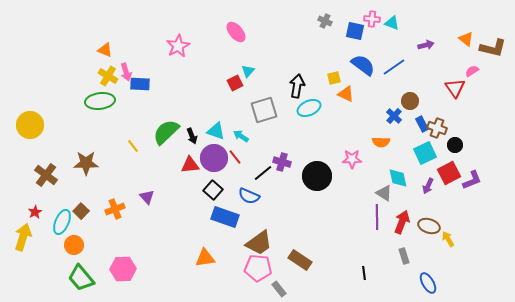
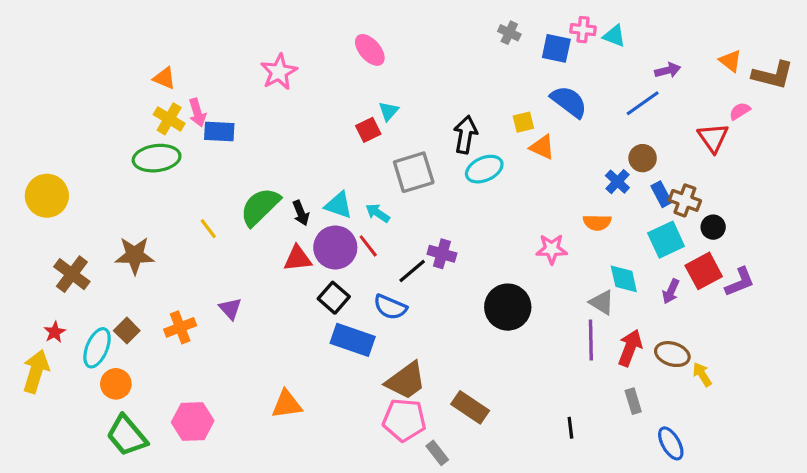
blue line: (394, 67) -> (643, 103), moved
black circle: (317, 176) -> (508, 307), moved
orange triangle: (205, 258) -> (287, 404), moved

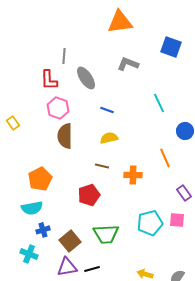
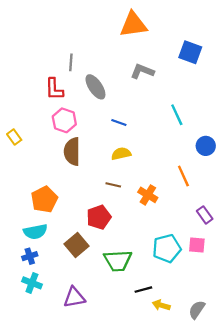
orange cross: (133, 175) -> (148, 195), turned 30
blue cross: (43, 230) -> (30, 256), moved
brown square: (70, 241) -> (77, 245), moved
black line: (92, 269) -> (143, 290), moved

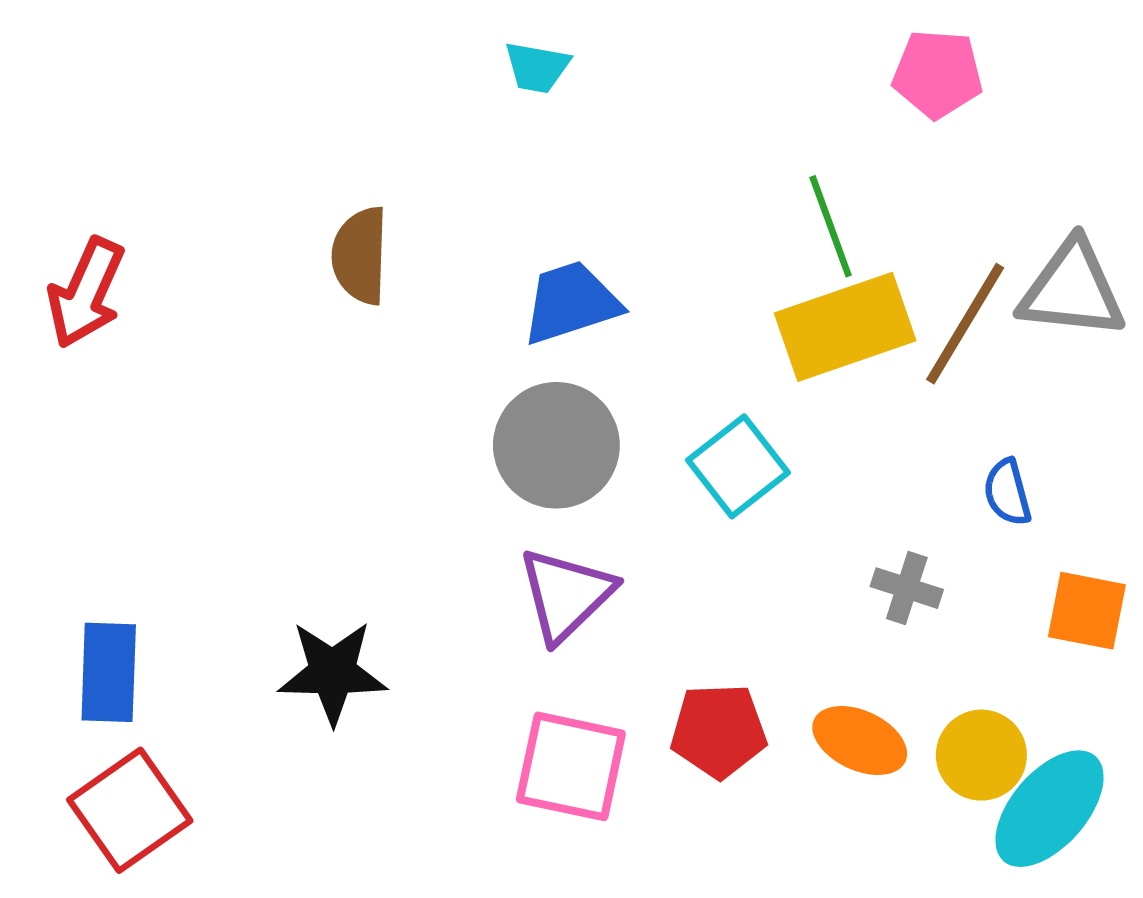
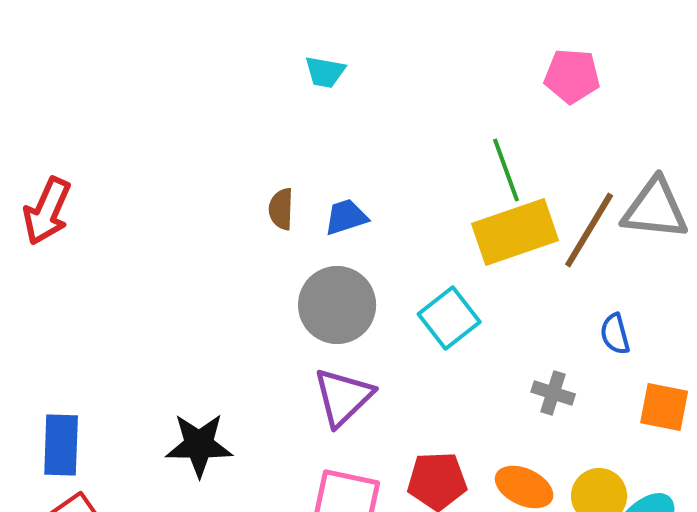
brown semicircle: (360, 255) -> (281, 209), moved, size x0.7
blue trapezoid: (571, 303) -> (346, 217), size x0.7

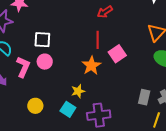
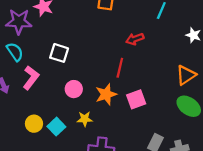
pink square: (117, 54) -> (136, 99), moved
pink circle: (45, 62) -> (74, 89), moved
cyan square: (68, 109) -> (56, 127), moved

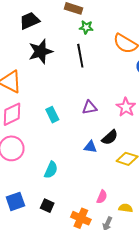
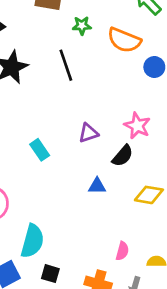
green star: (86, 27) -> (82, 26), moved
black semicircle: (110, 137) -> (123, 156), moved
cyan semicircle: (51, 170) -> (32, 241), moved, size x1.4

+---+

> [Your assignment]:
Gather each line of the listing that holds the string "brown".

> [Reply]:
brown square: (70, 241) -> (77, 245), moved
brown semicircle: (360, 255) -> (281, 209), moved, size x0.7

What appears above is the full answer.